=== Goal of the exercise ===
In the data below, how many lines contain the word "Please" with its capitalization matched exactly? Reply with only the number.

=== Records for the exercise ===
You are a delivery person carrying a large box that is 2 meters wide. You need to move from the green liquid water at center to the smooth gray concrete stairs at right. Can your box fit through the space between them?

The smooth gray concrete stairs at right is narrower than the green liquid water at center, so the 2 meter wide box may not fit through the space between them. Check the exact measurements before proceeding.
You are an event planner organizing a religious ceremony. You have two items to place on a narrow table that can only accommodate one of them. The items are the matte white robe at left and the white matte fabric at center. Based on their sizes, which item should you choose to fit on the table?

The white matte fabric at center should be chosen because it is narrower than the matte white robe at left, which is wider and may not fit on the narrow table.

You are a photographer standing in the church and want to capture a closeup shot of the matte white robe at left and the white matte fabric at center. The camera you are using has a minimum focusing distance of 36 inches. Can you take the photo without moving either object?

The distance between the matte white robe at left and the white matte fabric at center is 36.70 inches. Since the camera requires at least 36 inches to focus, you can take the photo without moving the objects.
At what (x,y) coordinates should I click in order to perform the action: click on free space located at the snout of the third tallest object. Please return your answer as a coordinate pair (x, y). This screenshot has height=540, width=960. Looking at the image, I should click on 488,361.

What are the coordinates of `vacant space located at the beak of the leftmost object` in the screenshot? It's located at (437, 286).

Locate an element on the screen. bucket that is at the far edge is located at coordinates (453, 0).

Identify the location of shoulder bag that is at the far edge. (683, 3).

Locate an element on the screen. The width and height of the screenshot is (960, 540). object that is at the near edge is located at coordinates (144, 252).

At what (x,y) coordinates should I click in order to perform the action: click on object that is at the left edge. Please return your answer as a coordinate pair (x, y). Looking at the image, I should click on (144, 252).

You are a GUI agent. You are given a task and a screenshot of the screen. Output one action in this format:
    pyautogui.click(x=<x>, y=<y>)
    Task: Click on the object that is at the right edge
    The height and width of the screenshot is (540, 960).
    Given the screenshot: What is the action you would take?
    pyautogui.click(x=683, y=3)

=== Written response ===
2